Copy exactly, and only, the lines between the start of the entries below and the line containing "(471, 314) = (462, 289): grey", both inclusive. Omit pictures.

Data for the task below:

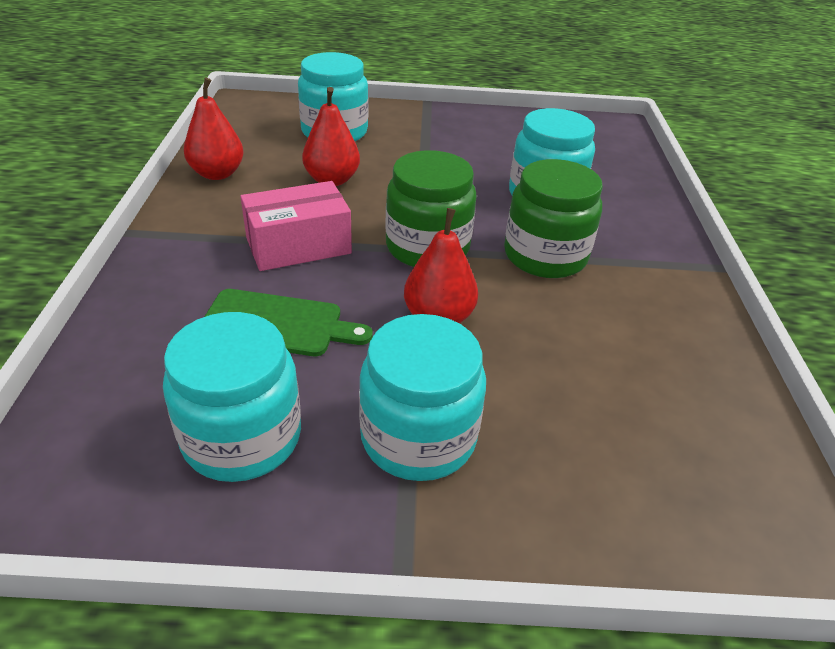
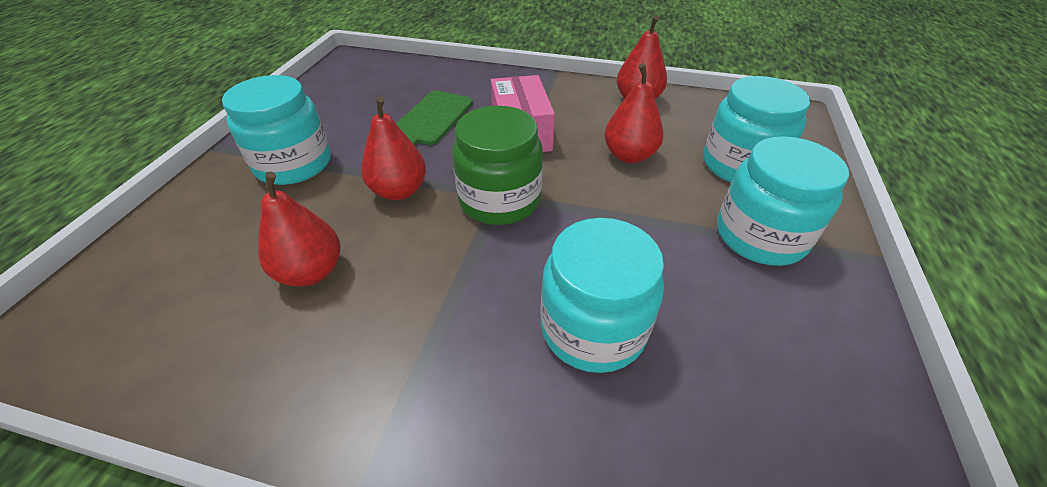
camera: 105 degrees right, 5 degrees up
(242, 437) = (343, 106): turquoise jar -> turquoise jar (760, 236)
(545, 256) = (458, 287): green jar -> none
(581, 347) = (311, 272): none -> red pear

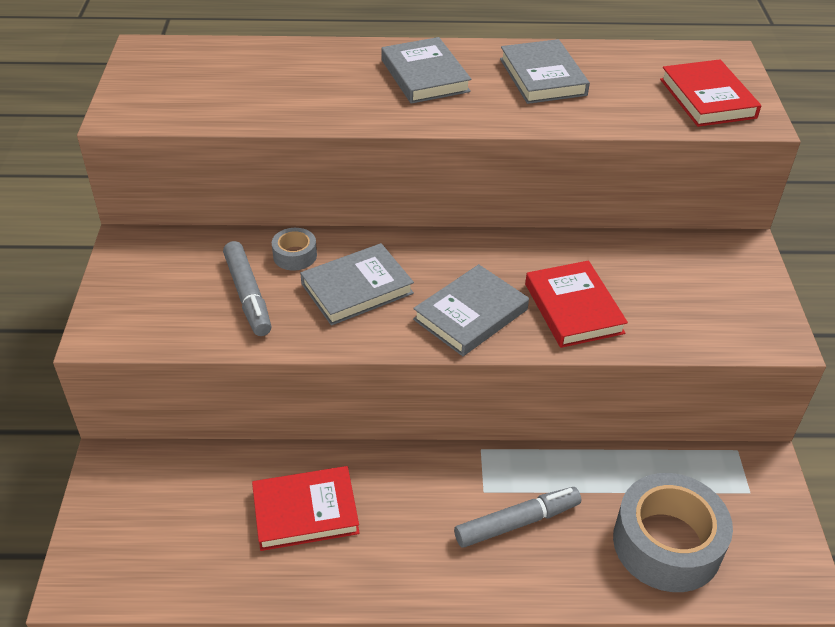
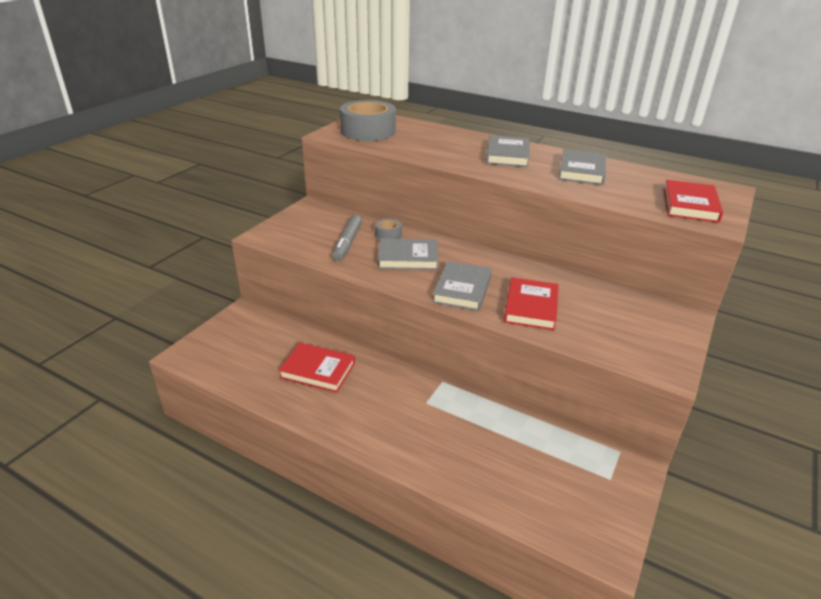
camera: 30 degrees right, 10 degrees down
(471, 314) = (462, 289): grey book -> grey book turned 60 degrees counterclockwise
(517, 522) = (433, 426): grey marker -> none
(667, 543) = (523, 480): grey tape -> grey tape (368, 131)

End of Data for the task.

- **Solution for this problem**
camera: 105 degrees right, 5 degrees up
(242, 437) = (343, 106): turquoise jar -> turquoise jar (760, 236)
(545, 256) = (458, 287): green jar -> none
(581, 347) = (311, 272): none -> red pear

camera: 30 degrees right, 10 degrees down
(471, 314) = (462, 289): grey book -> grey book turned 60 degrees counterclockwise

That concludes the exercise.